Saved entries

* * * * *

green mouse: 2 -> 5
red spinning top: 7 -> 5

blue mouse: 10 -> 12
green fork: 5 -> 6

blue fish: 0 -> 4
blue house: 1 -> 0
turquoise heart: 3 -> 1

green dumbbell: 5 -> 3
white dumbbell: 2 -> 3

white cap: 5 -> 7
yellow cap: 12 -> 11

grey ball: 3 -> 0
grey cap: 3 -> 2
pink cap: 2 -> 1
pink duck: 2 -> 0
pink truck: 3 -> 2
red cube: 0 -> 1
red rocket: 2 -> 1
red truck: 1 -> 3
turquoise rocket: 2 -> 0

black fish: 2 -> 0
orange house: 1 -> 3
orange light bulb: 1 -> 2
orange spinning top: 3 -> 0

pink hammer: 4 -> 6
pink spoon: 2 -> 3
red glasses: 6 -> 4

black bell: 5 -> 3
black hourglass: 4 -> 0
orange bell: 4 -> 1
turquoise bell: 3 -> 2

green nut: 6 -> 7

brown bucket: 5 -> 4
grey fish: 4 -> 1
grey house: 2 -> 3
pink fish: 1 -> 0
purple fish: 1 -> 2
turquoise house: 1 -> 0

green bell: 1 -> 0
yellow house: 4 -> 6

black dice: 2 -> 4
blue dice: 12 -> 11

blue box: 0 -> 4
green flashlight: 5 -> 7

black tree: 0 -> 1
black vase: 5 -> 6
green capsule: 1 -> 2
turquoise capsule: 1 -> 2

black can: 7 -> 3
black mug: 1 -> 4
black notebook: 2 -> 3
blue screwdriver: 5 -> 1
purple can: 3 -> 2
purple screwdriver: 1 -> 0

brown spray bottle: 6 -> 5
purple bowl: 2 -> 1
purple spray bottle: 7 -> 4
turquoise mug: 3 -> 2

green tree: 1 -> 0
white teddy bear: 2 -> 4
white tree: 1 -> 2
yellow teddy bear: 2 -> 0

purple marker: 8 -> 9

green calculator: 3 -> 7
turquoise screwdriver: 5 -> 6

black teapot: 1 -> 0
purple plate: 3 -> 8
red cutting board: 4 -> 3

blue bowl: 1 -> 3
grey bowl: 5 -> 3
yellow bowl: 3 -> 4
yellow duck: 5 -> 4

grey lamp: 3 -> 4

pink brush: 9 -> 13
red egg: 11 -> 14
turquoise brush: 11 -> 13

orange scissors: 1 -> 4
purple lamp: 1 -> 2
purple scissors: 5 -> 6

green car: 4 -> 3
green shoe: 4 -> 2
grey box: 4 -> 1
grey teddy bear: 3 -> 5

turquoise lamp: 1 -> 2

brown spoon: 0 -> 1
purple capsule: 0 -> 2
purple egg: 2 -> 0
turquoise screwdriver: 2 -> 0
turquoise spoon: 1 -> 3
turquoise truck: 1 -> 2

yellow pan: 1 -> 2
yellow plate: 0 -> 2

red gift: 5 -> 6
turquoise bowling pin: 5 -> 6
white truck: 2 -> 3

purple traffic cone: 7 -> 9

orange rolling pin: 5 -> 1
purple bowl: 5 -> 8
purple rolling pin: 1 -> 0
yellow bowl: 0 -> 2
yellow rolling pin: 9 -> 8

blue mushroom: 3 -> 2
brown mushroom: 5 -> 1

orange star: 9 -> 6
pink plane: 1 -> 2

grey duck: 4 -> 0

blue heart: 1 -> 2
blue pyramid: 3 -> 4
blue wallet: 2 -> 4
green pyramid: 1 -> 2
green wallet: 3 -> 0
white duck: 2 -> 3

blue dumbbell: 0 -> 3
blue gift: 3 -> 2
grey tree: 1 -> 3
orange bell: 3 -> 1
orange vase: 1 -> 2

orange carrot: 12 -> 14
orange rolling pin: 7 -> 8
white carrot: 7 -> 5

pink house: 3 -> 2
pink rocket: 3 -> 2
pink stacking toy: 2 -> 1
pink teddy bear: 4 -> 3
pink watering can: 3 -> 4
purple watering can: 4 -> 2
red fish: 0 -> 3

* * * * *

EXERCISE PROMPT:
In the records above, find the lines holding "spoon". Copy each one.

RESPONSE:
pink spoon: 2 -> 3
brown spoon: 0 -> 1
turquoise spoon: 1 -> 3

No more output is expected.